• [Given instruction] Report how many lines of the records below contain the string "kern", treating uppercase and lowercase letters as different, and give only the number.

+ + + + +

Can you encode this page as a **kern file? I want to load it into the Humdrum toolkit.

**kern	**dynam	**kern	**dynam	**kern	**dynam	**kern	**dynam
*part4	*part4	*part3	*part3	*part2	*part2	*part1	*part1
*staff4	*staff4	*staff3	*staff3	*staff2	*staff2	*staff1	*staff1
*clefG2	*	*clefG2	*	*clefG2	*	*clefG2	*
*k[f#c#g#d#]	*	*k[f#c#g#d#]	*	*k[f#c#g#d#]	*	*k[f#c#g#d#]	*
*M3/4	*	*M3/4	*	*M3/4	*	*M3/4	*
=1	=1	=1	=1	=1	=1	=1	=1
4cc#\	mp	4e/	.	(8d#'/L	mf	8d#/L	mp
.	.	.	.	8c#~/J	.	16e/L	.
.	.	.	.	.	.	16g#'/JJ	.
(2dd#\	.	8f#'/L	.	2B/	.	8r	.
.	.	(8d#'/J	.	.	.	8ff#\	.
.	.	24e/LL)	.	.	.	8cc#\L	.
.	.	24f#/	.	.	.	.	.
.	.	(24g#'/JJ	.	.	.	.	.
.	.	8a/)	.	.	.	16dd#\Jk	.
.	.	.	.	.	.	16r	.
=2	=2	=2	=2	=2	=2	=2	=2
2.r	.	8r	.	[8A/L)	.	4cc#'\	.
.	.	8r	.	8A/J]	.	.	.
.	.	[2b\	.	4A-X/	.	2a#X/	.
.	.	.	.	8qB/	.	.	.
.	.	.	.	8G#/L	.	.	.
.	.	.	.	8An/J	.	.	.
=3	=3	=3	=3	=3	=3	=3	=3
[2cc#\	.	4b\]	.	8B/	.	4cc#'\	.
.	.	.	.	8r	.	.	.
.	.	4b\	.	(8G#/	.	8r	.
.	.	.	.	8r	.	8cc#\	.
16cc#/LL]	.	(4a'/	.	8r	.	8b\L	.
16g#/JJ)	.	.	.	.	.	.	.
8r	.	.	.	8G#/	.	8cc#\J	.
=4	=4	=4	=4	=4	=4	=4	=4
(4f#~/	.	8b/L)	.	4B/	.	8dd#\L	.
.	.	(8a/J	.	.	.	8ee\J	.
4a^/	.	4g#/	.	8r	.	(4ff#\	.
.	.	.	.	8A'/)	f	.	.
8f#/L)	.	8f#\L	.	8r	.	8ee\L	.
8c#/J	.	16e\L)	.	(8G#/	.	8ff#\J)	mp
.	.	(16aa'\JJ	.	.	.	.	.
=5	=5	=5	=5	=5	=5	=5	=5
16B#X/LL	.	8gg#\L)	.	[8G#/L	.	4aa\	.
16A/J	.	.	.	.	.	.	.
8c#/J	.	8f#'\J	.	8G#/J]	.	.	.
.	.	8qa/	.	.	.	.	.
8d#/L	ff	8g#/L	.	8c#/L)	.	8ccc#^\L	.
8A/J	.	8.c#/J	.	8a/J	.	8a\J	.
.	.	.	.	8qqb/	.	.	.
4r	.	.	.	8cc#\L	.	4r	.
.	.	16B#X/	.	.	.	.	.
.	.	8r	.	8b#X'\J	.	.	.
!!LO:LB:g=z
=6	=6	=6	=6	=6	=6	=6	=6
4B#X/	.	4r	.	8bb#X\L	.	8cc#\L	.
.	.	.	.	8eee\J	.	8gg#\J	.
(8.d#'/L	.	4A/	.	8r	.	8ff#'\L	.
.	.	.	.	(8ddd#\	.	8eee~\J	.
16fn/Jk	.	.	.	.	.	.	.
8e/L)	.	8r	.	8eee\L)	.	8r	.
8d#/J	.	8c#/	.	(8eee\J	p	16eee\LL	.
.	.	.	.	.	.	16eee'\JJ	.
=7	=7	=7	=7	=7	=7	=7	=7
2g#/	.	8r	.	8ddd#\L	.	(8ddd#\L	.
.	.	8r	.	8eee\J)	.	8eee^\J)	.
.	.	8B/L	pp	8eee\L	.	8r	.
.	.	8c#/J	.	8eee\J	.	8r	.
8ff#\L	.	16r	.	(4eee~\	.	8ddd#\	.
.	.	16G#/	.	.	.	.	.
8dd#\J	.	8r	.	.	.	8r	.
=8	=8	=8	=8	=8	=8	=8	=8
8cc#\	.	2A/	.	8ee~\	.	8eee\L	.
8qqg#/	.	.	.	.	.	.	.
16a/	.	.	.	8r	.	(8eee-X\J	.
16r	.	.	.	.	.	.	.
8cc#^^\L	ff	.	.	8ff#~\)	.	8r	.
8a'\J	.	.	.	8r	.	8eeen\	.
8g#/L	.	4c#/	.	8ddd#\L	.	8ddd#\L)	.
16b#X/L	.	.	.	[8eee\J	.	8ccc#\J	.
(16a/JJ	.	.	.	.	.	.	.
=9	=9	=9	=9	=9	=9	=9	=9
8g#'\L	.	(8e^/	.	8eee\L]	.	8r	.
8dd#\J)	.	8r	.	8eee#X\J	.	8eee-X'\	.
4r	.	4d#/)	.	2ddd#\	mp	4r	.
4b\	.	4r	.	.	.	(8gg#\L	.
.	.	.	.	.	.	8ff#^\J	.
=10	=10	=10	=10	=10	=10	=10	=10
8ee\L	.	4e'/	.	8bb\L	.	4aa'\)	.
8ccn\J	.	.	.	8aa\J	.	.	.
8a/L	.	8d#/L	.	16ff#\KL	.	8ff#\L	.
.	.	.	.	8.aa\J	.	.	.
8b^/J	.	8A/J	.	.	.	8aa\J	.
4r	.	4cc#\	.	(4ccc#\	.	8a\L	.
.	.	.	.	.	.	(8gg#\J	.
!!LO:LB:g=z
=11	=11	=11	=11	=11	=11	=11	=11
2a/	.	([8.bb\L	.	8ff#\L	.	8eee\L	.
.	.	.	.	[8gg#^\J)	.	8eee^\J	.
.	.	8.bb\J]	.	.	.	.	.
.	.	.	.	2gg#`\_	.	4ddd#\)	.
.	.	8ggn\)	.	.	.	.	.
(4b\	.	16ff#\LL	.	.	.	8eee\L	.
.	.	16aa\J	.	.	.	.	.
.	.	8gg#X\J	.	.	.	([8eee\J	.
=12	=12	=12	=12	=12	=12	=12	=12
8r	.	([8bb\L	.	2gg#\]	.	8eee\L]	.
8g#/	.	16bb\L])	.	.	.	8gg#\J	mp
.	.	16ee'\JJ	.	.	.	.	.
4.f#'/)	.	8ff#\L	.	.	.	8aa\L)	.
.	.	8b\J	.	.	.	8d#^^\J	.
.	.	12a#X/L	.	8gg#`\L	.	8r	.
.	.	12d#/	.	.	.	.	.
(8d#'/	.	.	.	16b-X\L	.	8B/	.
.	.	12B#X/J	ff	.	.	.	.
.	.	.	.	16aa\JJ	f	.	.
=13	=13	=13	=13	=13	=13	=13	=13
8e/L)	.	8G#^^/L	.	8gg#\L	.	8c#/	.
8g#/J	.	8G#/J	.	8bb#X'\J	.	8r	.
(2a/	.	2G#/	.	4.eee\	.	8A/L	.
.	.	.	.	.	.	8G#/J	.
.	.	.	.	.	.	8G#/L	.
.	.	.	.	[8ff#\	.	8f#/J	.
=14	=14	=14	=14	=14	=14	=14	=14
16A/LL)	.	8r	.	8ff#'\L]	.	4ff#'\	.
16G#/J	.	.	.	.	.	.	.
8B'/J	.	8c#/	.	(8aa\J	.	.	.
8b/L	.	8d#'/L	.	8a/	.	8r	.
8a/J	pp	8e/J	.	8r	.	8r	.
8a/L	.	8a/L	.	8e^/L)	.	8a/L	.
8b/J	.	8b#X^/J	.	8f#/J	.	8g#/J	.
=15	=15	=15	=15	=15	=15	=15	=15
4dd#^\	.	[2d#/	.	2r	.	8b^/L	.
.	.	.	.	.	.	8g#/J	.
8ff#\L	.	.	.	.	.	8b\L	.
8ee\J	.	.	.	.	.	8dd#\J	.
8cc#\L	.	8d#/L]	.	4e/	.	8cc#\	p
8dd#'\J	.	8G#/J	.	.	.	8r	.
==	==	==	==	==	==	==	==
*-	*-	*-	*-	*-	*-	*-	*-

+ + + + +

• [Reply to the task] 2